> [Activity]: Nothing but an exact repeat of the data, with pictures removed, belongs in the answer.

> [Provided material]:

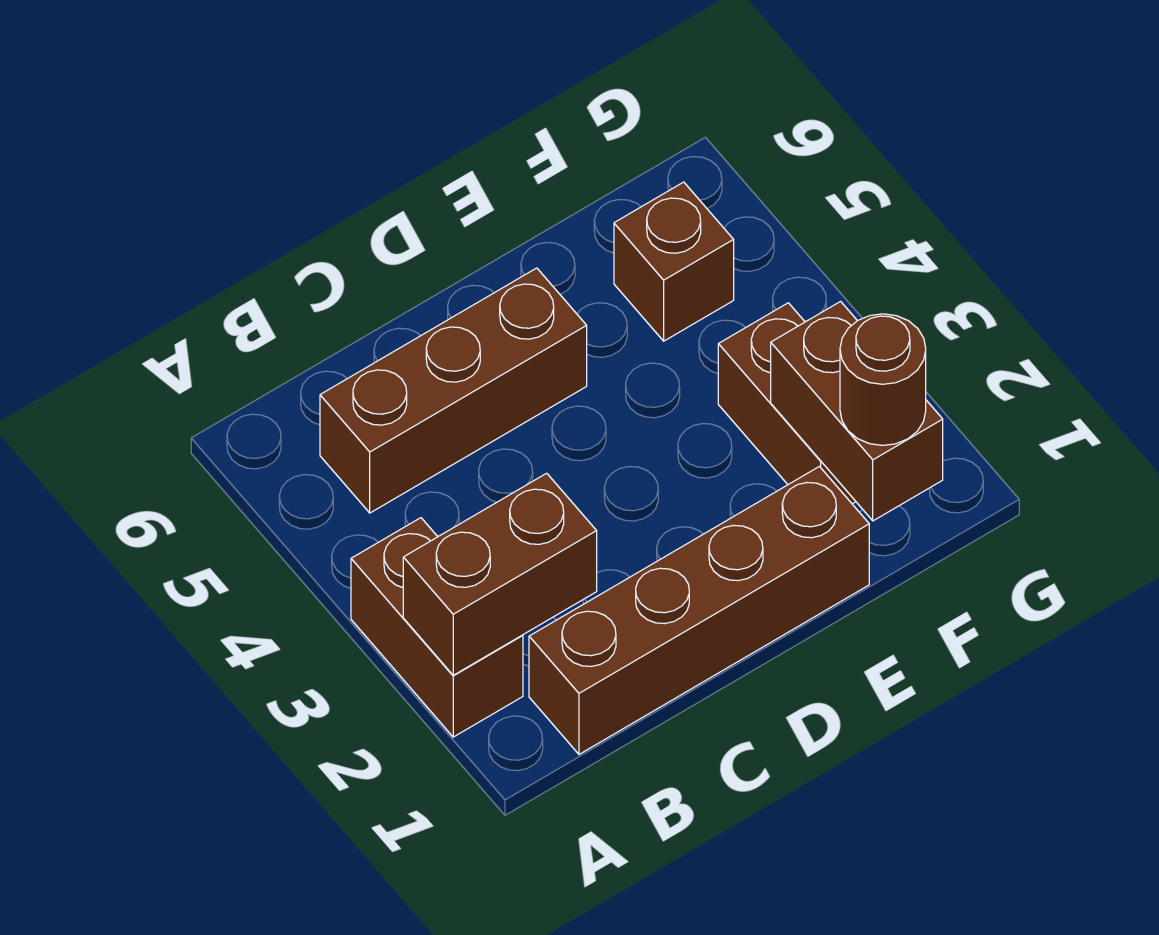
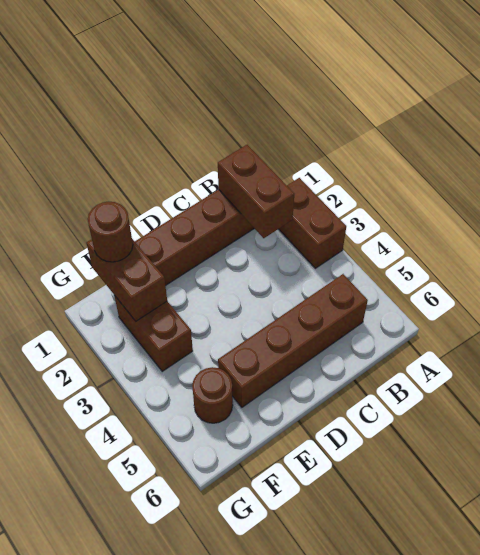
brown brick A2:B2 level 2 -> brown brick B1:B2 level 2
brown brick B5:D5 level 1 -> brown brick B5:E5 level 1
brown brick F5 level 1 -> brown round brick F5 level 1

> [Task result]:
brown brick A2:B2 level 2 -> brown brick B1:B2 level 2
brown brick B5:D5 level 1 -> brown brick B5:E5 level 1
brown brick F5 level 1 -> brown round brick F5 level 1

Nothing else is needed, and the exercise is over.